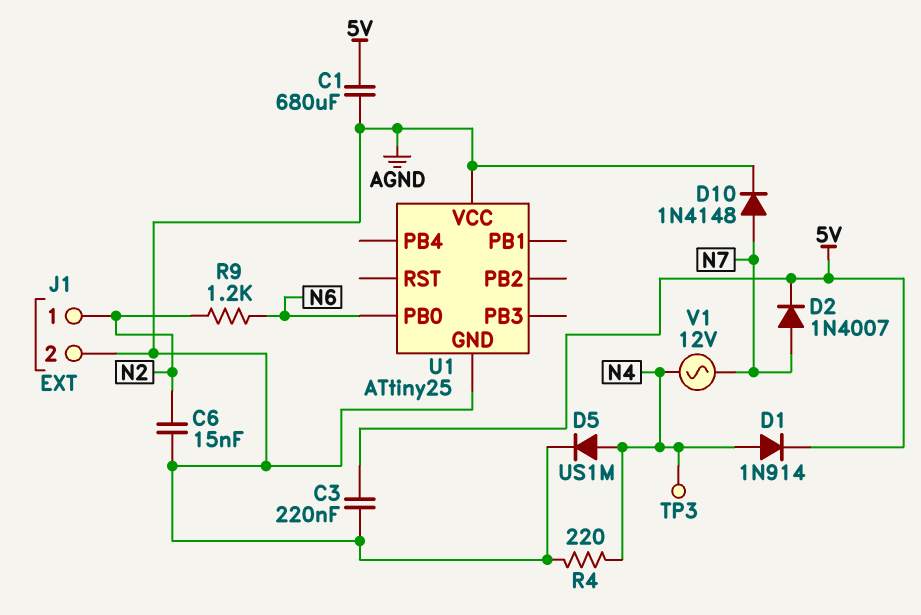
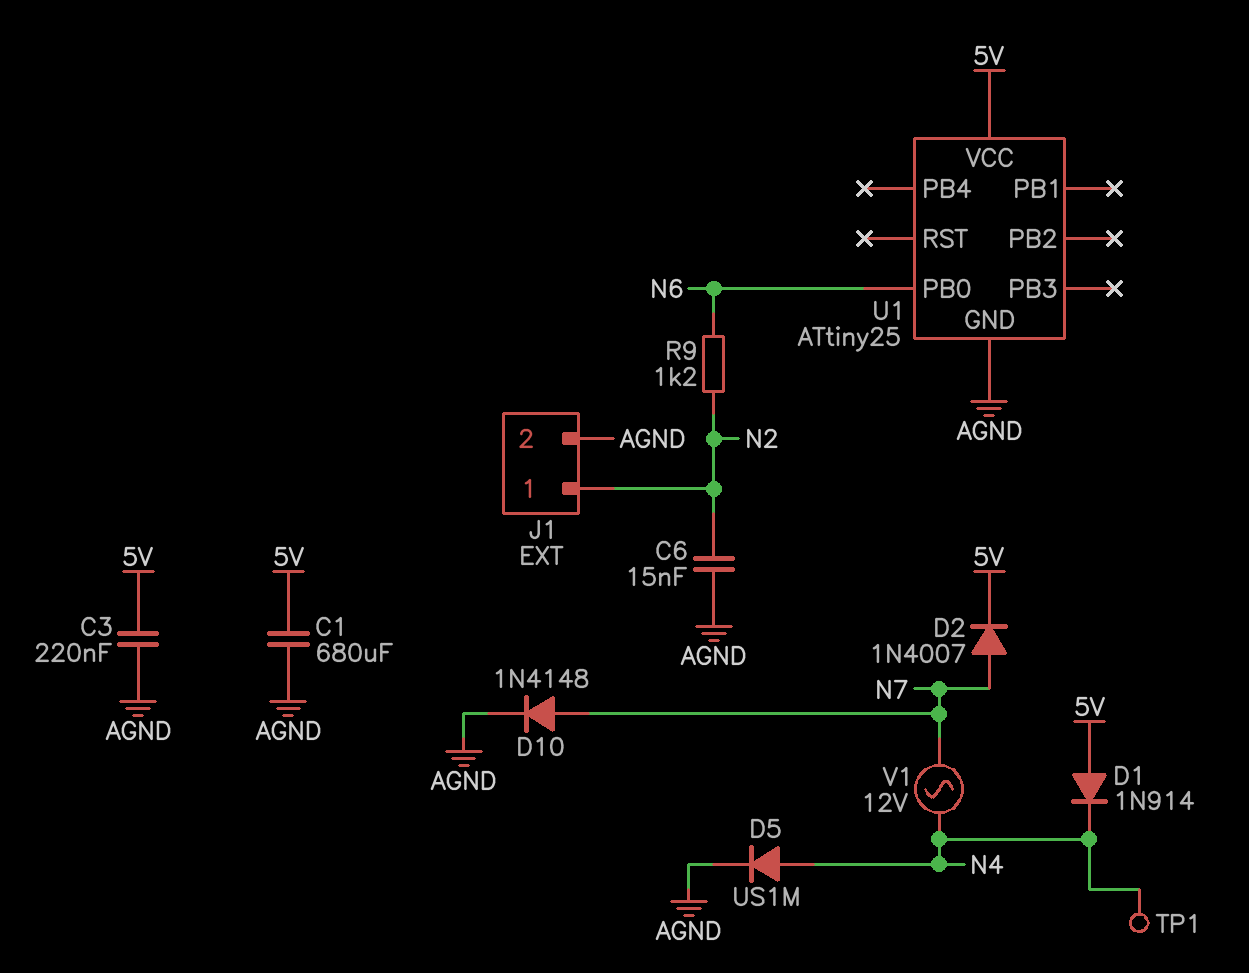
D1: diode 1N914 (A N4, K 5V) -> diode 1N914 (A 5V, K N4)
R4: 220 (AGND, N4) -> none
TP1: none -> test point (N4)
TP3: test point (N4) -> none
U1 pin VCC: AGND -> 5V

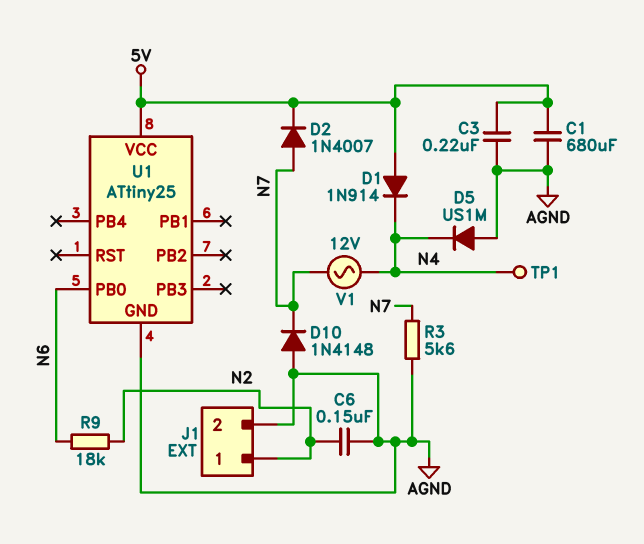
C6: 15nF (AGND, N2) -> 150nF (AGND, N2)
D5: diode US1M (A N4, K AGND) -> diode US1M (A AGND, K N4)
D10: diode 1N4148 (A N7, K AGND) -> diode 1N4148 (A AGND, K N7)
R3: none -> 5.6k (AGND, N7)
R9: 1.2k (N2, N6) -> 18k (N2, N6)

****************************************

WHAT YOU SHOULD DO: Repeat the data exactly as given. Keep every picture out of the copy.

PROBLEM SOLUTION:
D1: diode 1N914 (A N4, K 5V) -> diode 1N914 (A 5V, K N4)
R4: 220 (AGND, N4) -> none
TP1: none -> test point (N4)
TP3: test point (N4) -> none
U1 pin VCC: AGND -> 5V

C6: 15nF (AGND, N2) -> 150nF (AGND, N2)
D5: diode US1M (A N4, K AGND) -> diode US1M (A AGND, K N4)
D10: diode 1N4148 (A N7, K AGND) -> diode 1N4148 (A AGND, K N7)
R3: none -> 5.6k (AGND, N7)
R9: 1.2k (N2, N6) -> 18k (N2, N6)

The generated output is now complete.